▸ How to complete this task
Repeat exactly, and only, the lines from the one containing "(268, 385) = (377, 393): none -> blue pyramid" through the end of the records.

· · · ·

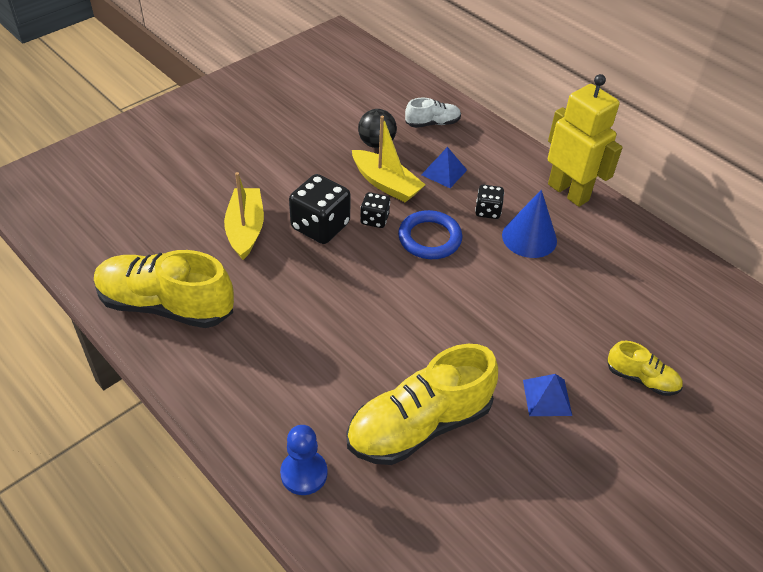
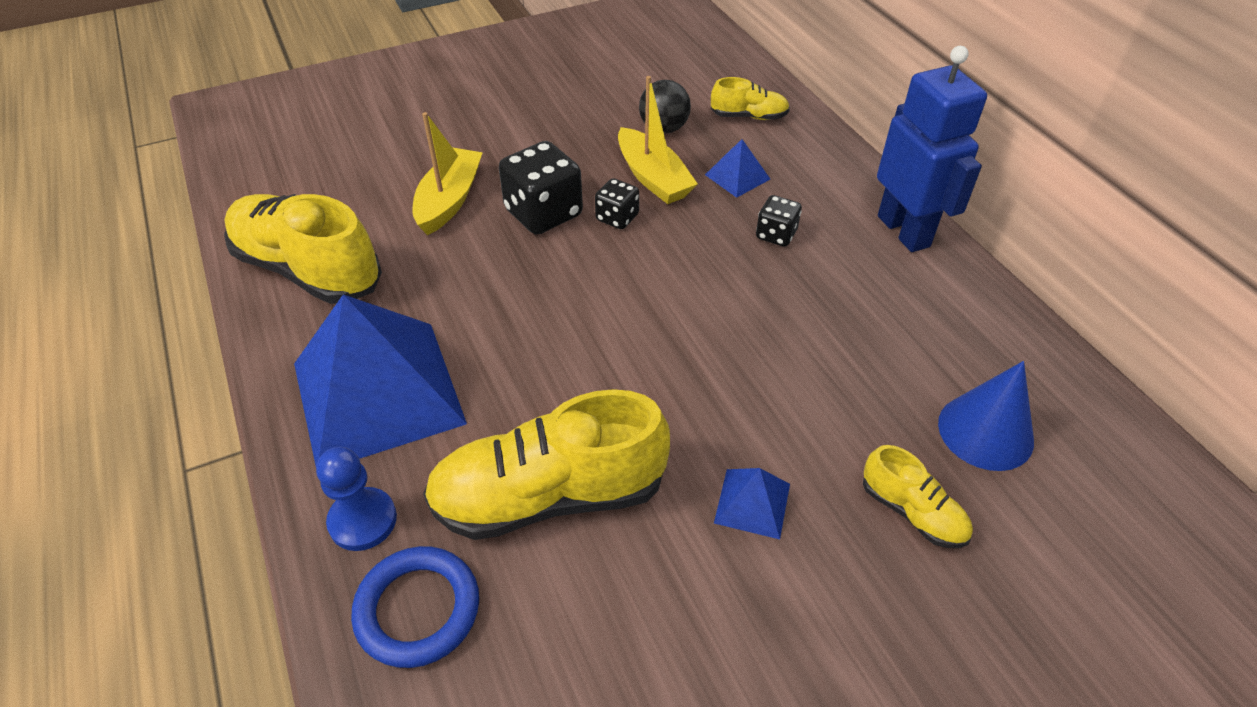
camera: 20 degrees right, 0 degrees up
(268, 385) = (377, 393): none -> blue pyramid
(429, 238) = (679, 254): blue ring -> blue ring (418, 609)
(432, 123) = (749, 116): white shoe -> yellow shoe
(529, 237) = (820, 279): blue cone -> blue cone (985, 432)
(568, 192) = (904, 231): yellow robot -> blue robot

· · · ·

▸ Answer for this exercise
(268, 385) = (377, 393): none -> blue pyramid
(429, 238) = (679, 254): blue ring -> blue ring (418, 609)
(432, 123) = (749, 116): white shoe -> yellow shoe
(529, 237) = (820, 279): blue cone -> blue cone (985, 432)
(568, 192) = (904, 231): yellow robot -> blue robot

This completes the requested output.